Prompt: Tally the lines below containing "left" and report only the total.

Data provided:
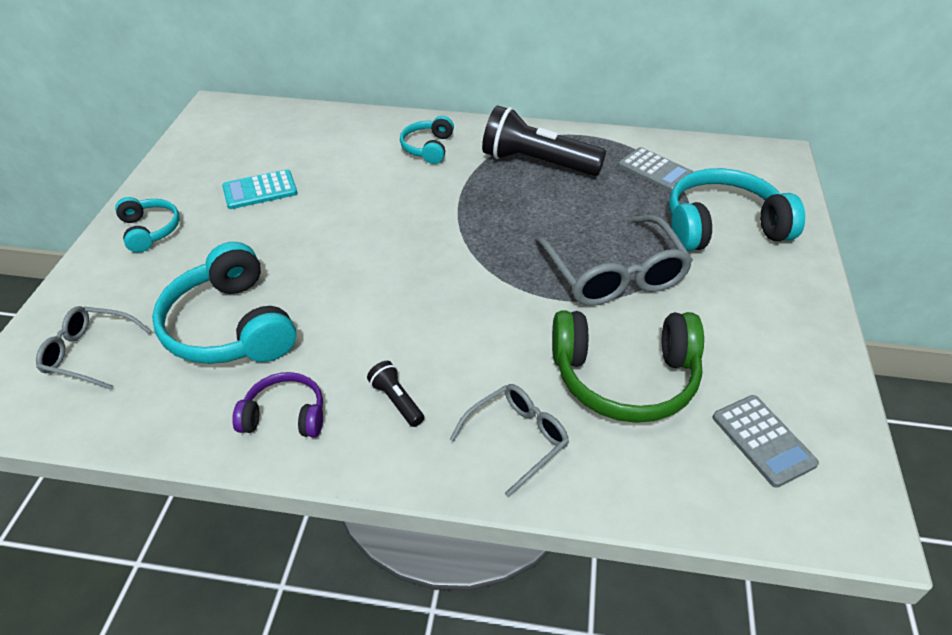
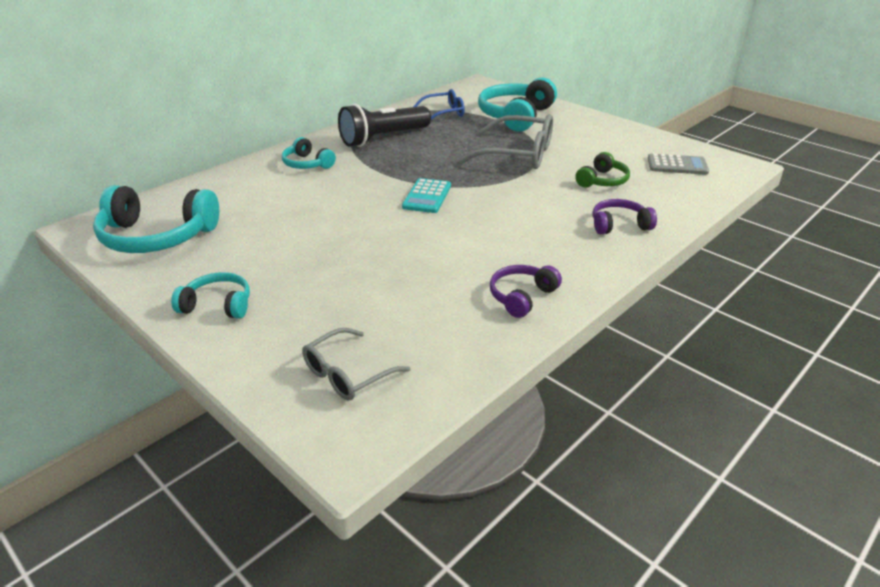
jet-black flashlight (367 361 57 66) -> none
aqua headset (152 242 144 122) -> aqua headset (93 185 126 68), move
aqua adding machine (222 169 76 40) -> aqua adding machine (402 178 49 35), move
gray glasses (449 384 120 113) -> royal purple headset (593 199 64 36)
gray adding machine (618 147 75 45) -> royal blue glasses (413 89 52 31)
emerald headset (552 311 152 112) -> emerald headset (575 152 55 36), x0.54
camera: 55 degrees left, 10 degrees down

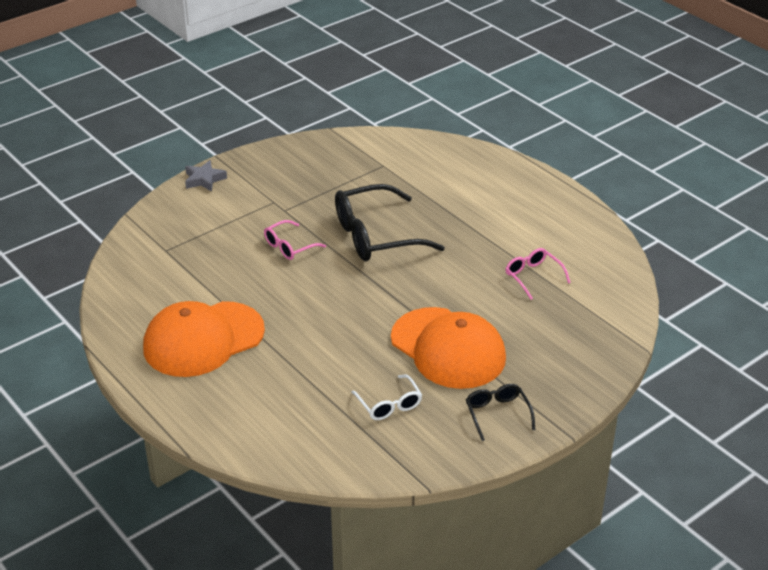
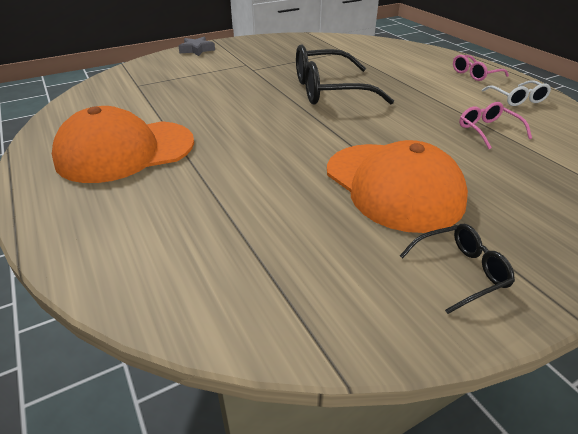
pink glasses (264 220 62 40) -> pink glasses (453 55 56 26), move
snow-white glasses (351 375 71 45) -> snow-white glasses (482 80 69 26), move
jet-black glasses (466 384 69 57) -> jet-black glasses (400 224 115 90), 75 degrees clockwise
camera: 10 degrees right, 0 degrees up

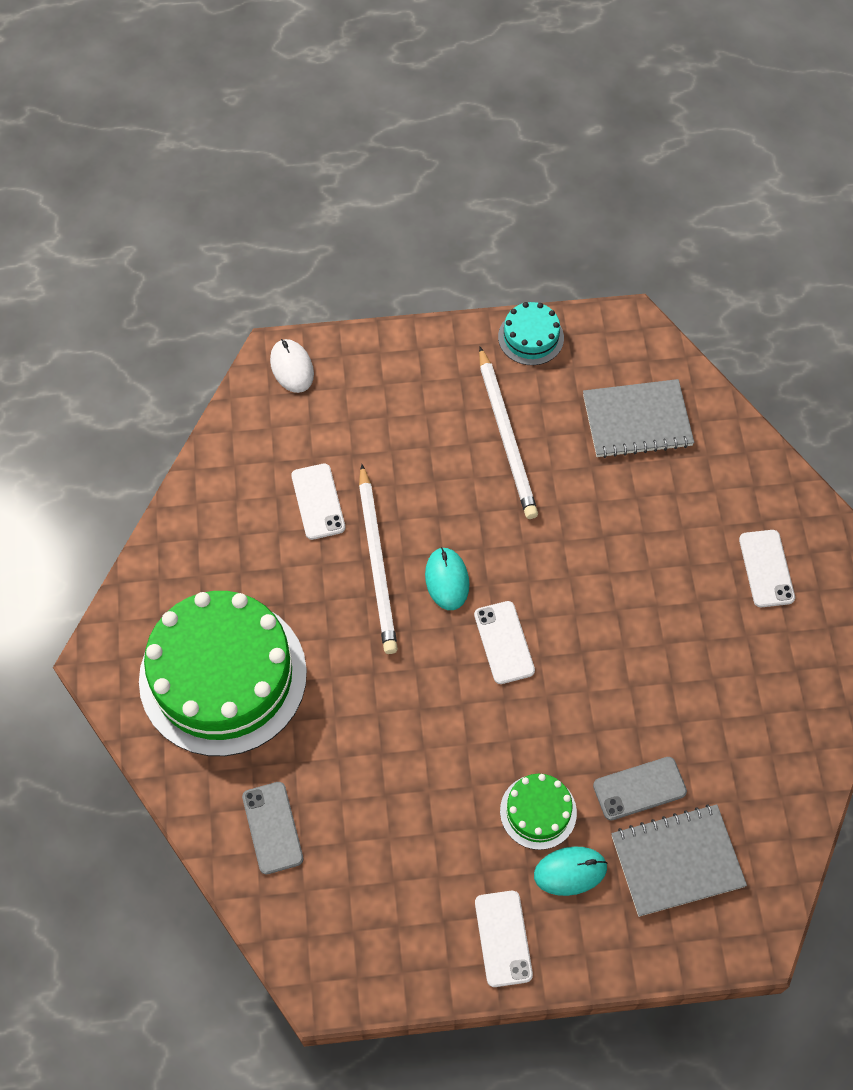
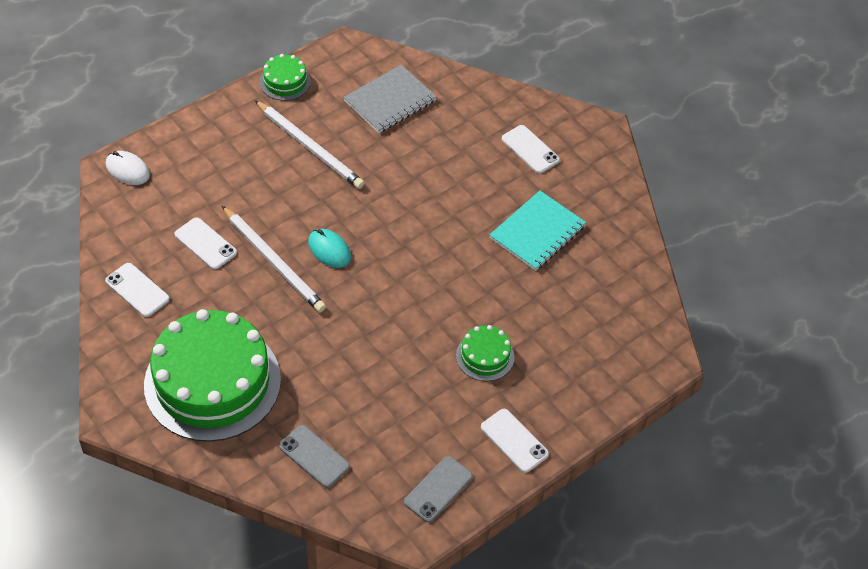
aqua mouse (534 846 73 50) -> none
gray notepad (611 804 136 113) -> none
none -> aqua notepad (490 191 96 80)
snow-white smartphone (474 601 61 83) -> snow-white smartphone (105 263 65 54), move
gray smartphone (593 757 94 63) -> gray smartphone (404 456 69 66), move
aqua layer cake (498 302 66 63) -> emerald layer cake (260 54 51 47)
camera: 35 degrees left, 10 degrees down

Exercise output: 2